Saved entries

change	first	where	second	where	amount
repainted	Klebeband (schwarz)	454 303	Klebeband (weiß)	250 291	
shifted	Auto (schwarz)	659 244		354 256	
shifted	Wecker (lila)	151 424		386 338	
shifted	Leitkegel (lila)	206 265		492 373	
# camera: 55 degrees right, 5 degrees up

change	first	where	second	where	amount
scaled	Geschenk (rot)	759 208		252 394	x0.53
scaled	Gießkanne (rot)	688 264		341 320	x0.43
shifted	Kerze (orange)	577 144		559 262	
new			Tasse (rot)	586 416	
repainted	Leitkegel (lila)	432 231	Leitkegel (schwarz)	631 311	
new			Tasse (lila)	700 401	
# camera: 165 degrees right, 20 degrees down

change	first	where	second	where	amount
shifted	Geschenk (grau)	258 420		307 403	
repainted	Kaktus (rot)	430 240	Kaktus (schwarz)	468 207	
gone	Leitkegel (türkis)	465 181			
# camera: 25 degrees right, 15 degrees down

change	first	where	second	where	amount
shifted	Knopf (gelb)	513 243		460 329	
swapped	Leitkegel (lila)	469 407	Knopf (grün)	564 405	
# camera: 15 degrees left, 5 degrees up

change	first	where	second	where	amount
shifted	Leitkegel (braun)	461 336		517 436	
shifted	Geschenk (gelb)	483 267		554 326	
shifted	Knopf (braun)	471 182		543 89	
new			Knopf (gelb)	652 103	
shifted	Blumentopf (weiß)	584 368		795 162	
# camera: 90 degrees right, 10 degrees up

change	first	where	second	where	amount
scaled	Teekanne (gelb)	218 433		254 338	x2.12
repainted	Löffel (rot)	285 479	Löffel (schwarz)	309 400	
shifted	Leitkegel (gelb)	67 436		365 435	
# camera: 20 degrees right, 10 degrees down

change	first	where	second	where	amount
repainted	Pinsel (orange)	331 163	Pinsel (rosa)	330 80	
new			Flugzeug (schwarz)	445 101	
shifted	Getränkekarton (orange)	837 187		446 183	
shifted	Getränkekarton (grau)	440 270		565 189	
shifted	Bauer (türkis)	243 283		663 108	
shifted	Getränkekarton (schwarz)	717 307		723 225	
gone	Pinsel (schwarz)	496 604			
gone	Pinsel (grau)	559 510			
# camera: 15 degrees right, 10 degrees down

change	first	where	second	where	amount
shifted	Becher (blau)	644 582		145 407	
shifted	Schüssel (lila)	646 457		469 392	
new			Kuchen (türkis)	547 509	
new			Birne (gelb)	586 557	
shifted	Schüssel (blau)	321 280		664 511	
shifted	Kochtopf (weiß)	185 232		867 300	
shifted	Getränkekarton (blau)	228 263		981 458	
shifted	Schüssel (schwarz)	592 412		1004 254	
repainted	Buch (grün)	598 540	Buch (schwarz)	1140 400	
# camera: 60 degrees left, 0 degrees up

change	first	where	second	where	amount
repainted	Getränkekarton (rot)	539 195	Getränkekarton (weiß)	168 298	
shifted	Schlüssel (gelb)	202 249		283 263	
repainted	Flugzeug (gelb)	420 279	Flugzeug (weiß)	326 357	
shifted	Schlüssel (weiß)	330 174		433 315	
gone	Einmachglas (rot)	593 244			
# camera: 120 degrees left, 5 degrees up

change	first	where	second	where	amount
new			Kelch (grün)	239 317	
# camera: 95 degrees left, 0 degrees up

Goal of the exercise
Pick out each line above that includes "Schlüssel" and show it.

Response to this exercise
shifted	Schlüssel (gelb)	202 249		283 263	
shifted	Schlüssel (weiß)	330 174		433 315	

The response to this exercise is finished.